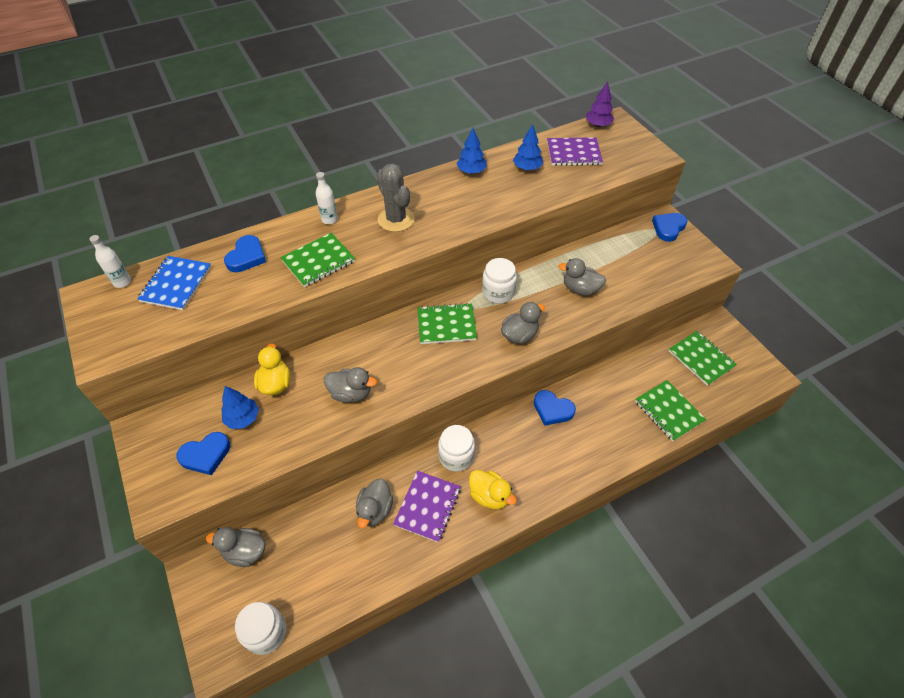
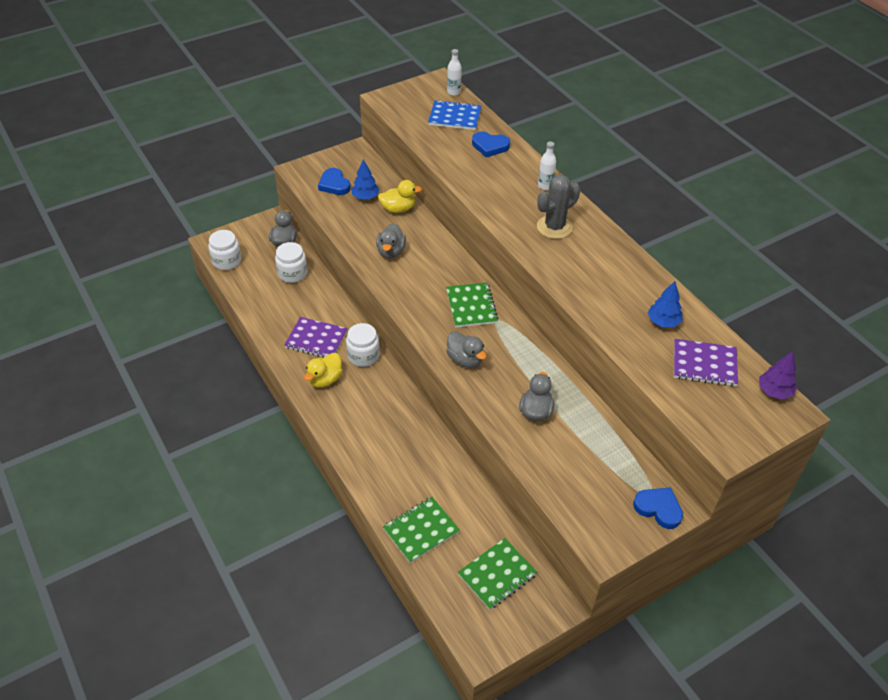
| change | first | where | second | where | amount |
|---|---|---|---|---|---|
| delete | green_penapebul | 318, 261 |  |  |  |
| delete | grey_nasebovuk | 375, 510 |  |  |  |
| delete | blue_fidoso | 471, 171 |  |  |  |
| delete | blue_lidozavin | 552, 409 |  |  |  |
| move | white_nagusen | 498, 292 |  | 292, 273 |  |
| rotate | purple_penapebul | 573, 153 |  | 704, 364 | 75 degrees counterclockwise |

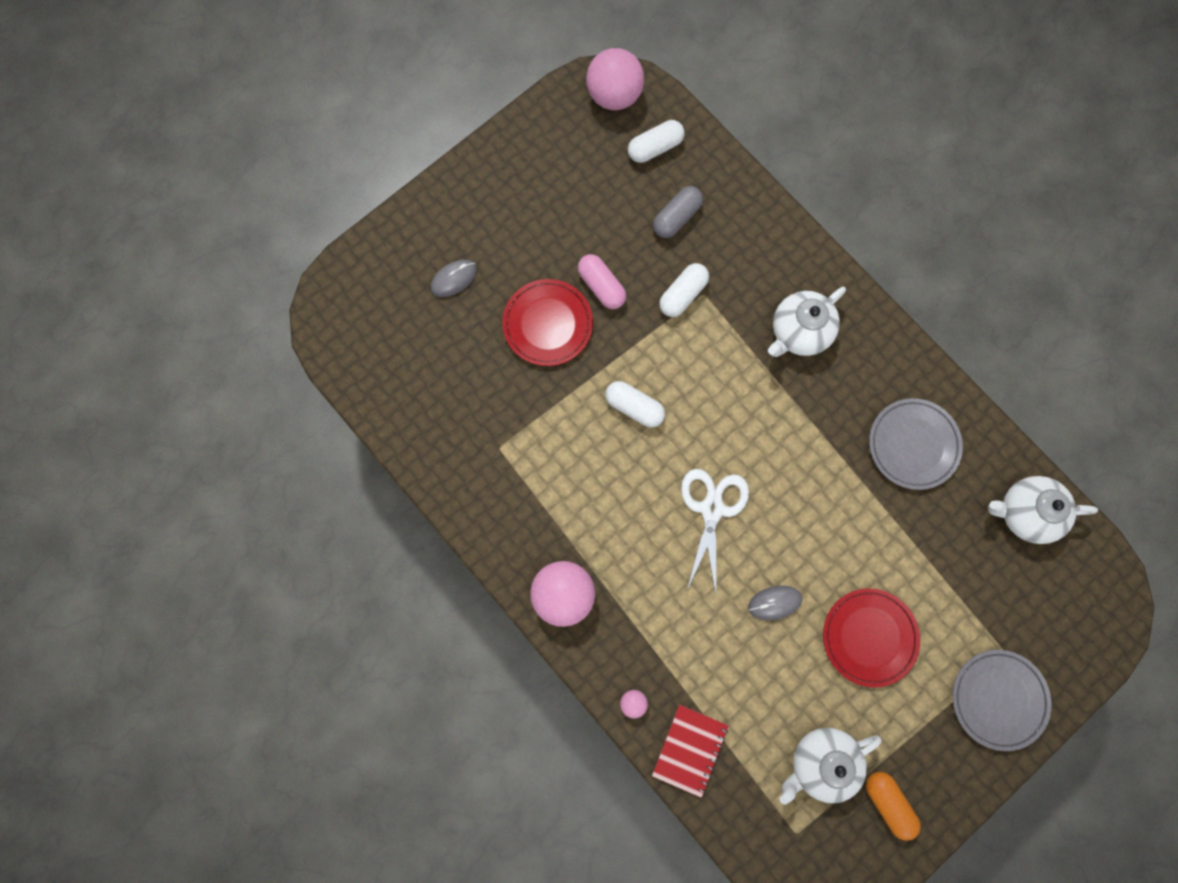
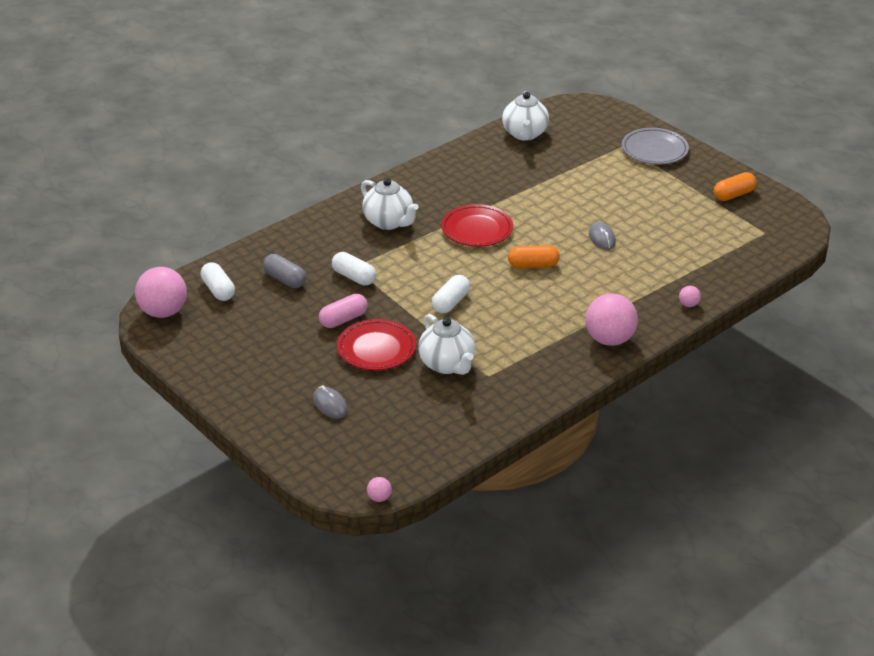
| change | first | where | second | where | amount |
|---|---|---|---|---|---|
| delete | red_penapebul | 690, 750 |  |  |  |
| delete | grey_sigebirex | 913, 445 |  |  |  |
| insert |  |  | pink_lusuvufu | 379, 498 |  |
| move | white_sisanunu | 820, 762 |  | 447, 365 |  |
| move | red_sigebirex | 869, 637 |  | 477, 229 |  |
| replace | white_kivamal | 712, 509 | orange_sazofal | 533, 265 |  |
...
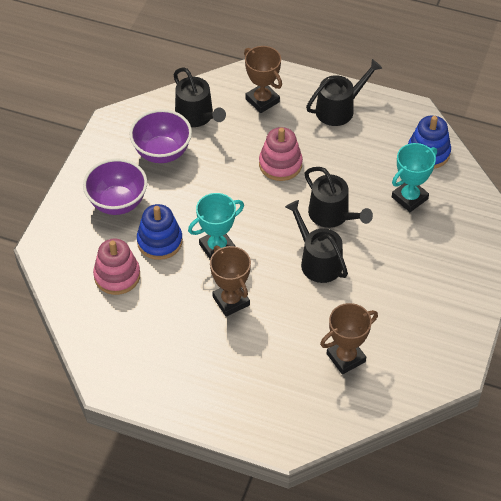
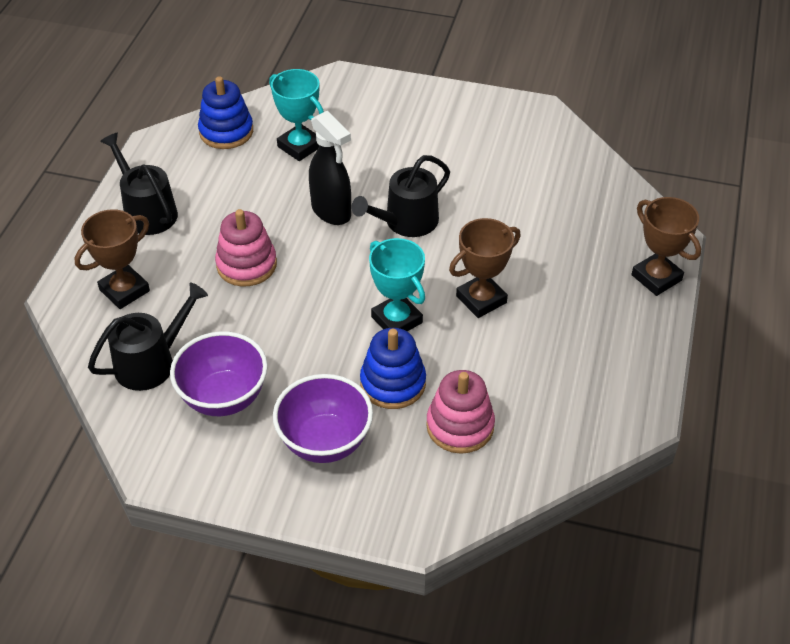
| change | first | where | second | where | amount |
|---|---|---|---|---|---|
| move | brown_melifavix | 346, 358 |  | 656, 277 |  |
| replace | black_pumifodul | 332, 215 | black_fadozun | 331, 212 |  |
==
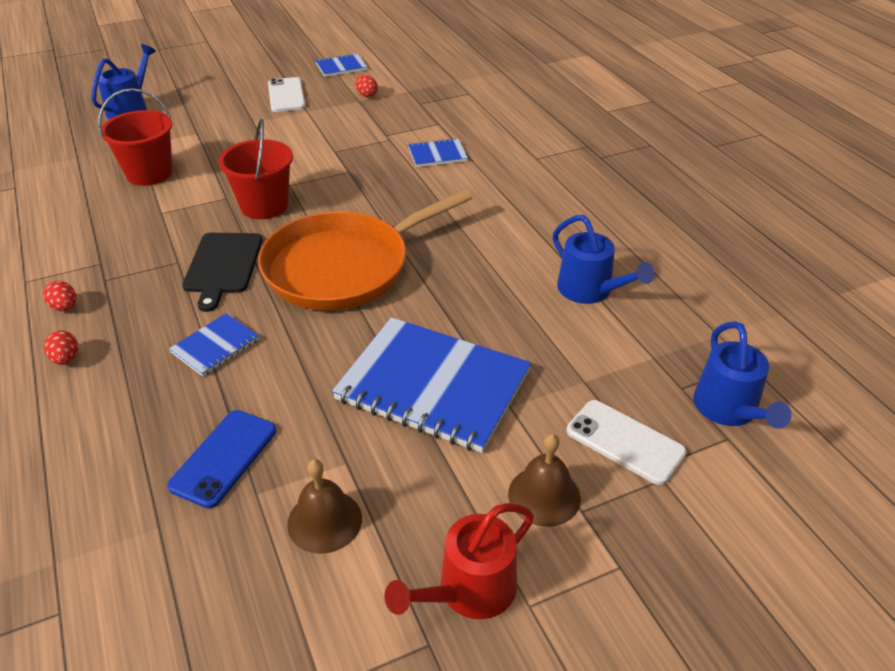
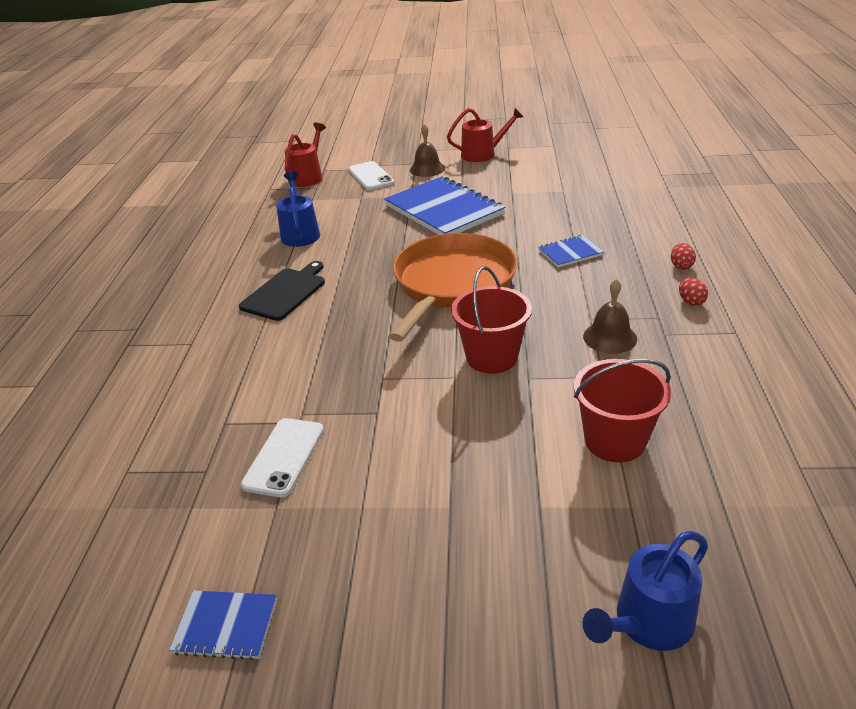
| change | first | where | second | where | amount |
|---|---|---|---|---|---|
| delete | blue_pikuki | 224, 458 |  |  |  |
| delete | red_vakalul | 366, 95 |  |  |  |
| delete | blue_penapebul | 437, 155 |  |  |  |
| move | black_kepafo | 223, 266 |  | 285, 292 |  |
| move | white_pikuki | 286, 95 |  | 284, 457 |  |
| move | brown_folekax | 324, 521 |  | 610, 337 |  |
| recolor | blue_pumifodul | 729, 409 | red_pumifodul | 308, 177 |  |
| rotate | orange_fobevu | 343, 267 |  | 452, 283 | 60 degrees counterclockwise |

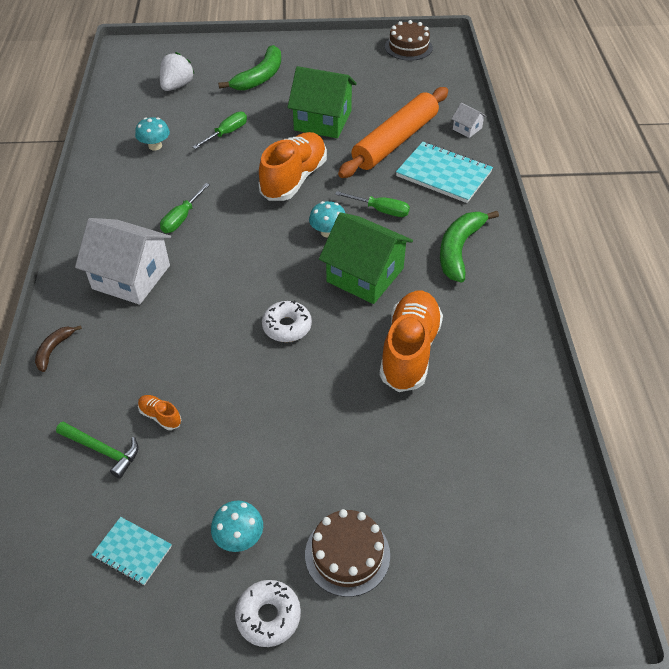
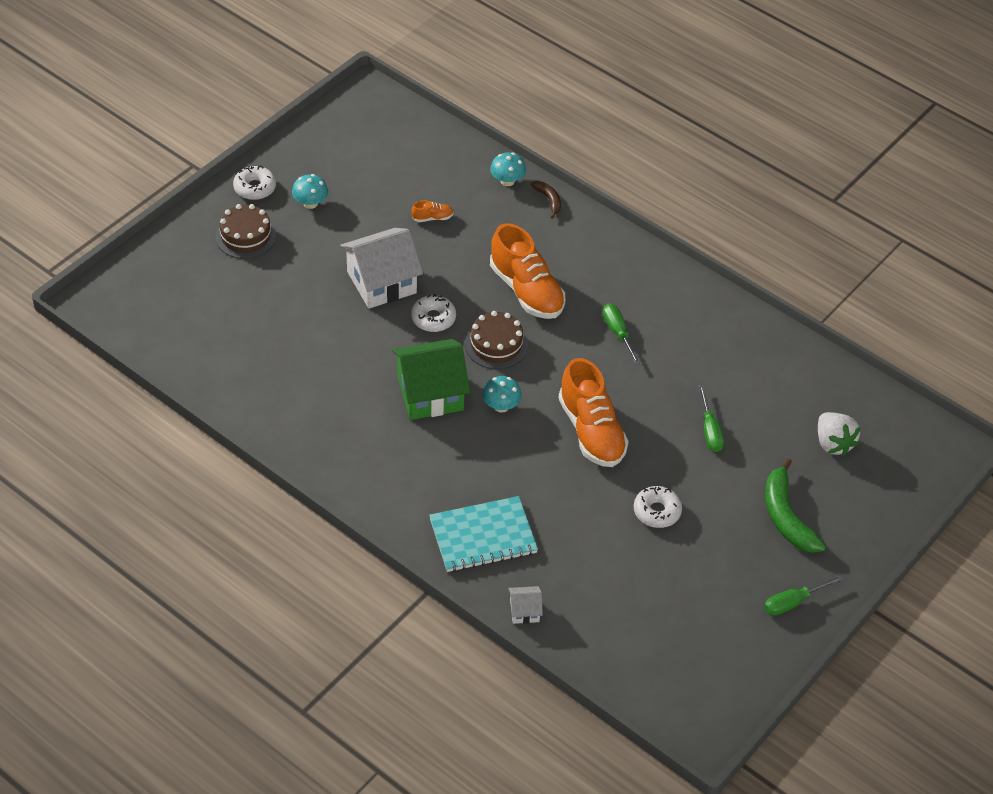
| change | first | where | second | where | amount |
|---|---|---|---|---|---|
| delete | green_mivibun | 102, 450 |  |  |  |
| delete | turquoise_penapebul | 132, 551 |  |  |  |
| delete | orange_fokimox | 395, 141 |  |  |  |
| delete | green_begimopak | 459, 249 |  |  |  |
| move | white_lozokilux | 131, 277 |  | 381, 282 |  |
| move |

Exercise instructions
Would you please copy, word for word, everything above from the line containing "delete | grey_nasebovuk" down to the line containing "move | white_nagusen", those two lines included?

Written solution
| delete | grey_nasebovuk | 375, 510 |  |  |  |
| delete | blue_fidoso | 471, 171 |  |  |  |
| delete | blue_lidozavin | 552, 409 |  |  |  |
| move | white_nagusen | 498, 292 |  | 292, 273 |  |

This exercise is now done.